-- START --

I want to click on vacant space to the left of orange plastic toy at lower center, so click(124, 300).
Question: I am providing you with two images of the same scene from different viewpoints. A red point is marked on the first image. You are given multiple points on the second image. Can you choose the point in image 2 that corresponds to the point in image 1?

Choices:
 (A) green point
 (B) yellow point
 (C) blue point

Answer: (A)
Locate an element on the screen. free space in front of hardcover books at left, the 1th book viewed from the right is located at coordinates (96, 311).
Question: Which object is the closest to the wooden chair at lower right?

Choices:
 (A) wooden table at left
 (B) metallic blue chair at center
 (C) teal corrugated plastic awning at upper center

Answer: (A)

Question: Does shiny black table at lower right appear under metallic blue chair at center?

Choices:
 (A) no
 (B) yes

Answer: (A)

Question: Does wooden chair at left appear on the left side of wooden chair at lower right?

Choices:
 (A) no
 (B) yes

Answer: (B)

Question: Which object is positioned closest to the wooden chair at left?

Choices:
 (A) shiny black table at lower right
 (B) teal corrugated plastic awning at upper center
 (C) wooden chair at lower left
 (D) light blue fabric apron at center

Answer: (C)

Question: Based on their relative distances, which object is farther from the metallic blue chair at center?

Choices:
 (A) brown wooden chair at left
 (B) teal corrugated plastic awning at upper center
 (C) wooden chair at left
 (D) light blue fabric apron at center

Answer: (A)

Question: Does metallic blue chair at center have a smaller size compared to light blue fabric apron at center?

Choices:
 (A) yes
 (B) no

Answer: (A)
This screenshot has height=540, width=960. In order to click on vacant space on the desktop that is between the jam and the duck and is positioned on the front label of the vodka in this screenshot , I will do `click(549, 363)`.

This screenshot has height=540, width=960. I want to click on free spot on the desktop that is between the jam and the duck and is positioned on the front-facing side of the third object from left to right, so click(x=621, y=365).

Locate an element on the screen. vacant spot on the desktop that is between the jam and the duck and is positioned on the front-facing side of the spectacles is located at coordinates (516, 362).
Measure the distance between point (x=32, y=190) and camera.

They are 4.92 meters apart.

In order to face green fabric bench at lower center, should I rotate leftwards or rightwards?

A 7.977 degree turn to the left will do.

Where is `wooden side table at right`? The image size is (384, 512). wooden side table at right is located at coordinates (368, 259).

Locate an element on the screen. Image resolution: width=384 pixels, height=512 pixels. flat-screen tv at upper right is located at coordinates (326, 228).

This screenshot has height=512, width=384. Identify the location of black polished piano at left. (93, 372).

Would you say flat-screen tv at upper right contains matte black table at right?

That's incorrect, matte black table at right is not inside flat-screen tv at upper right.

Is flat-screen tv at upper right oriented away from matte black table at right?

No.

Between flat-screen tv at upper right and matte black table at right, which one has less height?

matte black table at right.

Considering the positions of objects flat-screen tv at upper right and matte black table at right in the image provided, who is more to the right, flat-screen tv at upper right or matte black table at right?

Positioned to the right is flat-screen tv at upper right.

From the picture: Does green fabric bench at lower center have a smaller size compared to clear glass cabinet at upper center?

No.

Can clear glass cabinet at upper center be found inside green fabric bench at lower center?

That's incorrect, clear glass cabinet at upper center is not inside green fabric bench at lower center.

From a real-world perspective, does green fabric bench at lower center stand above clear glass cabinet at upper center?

-- END --

## EXERCISE OBJECTIVE
Convert all the entries above into a Markdown table with the columns "Row" and "Line". Give each non-blank line its own numbered row and omit the blank lines.

## RESULT FOR THIS TASK
| Row | Line |
|---|---|
| 1 | I want to click on vacant space to the left of orange plastic toy at lower center, so click(124, 300). |
| 2 | Question: I am providing you with two images of the same scene from different viewpoints. A red point is marked on the first image. You are given multiple points on the second image. Can you choose the point in image 2 that corresponds to the point in image 1? |
| 3 | Choices: |
| 4 |  (A) green point |
| 5 |  (B) yellow point |
| 6 |  (C) blue point |
| 7 | Answer: (A) |
| 8 | Locate an element on the screen. free space in front of hardcover books at left, the 1th book viewed from the right is located at coordinates (96, 311). |
| 9 | Question: Which object is the closest to the wooden chair at lower right? |
| 10 | Choices: |
| 11 |  (A) wooden table at left |
| 12 |  (B) metallic blue chair at center |
| 13 |  (C) teal corrugated plastic awning at upper center |
| 14 | Answer: (A) |
| 15 | Question: Does shiny black table at lower right appear under metallic blue chair at center? |
| 16 | Choices: |
| 17 |  (A) no |
| 18 |  (B) yes |
| 19 | Answer: (A) |
| 20 | Question: Does wooden chair at left appear on the left side of wooden chair at lower right? |
| 21 | Choices: |
| 22 |  (A) no |
| 23 |  (B) yes |
| 24 | Answer: (B) |
| 25 | Question: Which object is positioned closest to the wooden chair at left? |
| 26 | Choices: |
| 27 |  (A) shiny black table at lower right |
| 28 |  (B) teal corrugated plastic awning at upper center |
| 29 |  (C) wooden chair at lower left |
| 30 |  (D) light blue fabric apron at center |
| 31 | Answer: (C) |
| 32 | Question: Based on their relative distances, which object is farther from the metallic blue chair at center? |
| 33 | Choices: |
| 34 |  (A) brown wooden chair at left |
| 35 |  (B) teal corrugated plastic awning at upper center |
| 36 |  (C) wooden chair at left |
| 37 |  (D) light blue fabric apron at center |
| 38 | Answer: (A) |
| 39 | Question: Does metallic blue chair at center have a smaller size compared to light blue fabric apron at center? |
| 40 | Choices: |
| 41 |  (A) yes |
| 42 |  (B) no |
| 43 | Answer: (A) |
| 44 | This screenshot has height=540, width=960. In order to click on vacant space on the desktop that is between the jam and the duck and is positioned on the front label of the vodka in this screenshot , I will do `click(549, 363)`. |
| 45 | This screenshot has height=540, width=960. I want to click on free spot on the desktop that is between the jam and the duck and is positioned on the front-facing side of the third object from left to right, so click(x=621, y=365). |
| 46 | Locate an element on the screen. vacant spot on the desktop that is between the jam and the duck and is positioned on the front-facing side of the spectacles is located at coordinates (516, 362). |
| 47 | Measure the distance between point (x=32, y=190) and camera. |
| 48 | They are 4.92 meters apart. |
| 49 | In order to face green fabric bench at lower center, should I rotate leftwards or rightwards? |
| 50 | A 7.977 degree turn to the left will do. |
| 51 | Where is `wooden side table at right`? The image size is (384, 512). wooden side table at right is located at coordinates (368, 259). |
| 52 | Locate an element on the screen. Image resolution: width=384 pixels, height=512 pixels. flat-screen tv at upper right is located at coordinates (326, 228). |
| 53 | This screenshot has height=512, width=384. Identify the location of black polished piano at left. (93, 372). |
| 54 | Would you say flat-screen tv at upper right contains matte black table at right? |
| 55 | That's incorrect, matte black table at right is not inside flat-screen tv at upper right. |
| 56 | Is flat-screen tv at upper right oriented away from matte black table at right? |
| 57 | No. |
| 58 | Between flat-screen tv at upper right and matte black table at right, which one has less height? |
| 59 | matte black table at right. |
| 60 | Considering the positions of objects flat-screen tv at upper right and matte black table at right in the image provided, who is more to the right, flat-screen tv at upper right or matte black table at right? |
| 61 | Positioned to the right is flat-screen tv at upper right. |
| 62 | From the picture: Does green fabric bench at lower center have a smaller size compared to clear glass cabinet at upper center? |
| 63 | No. |
| 64 | Can clear glass cabinet at upper center be found inside green fabric bench at lower center? |
| 65 | That's incorrect, clear glass cabinet at upper center is not inside green fabric bench at lower center. |
| 66 | From a real-world perspective, does green fabric bench at lower center stand above clear glass cabinet at upper center? |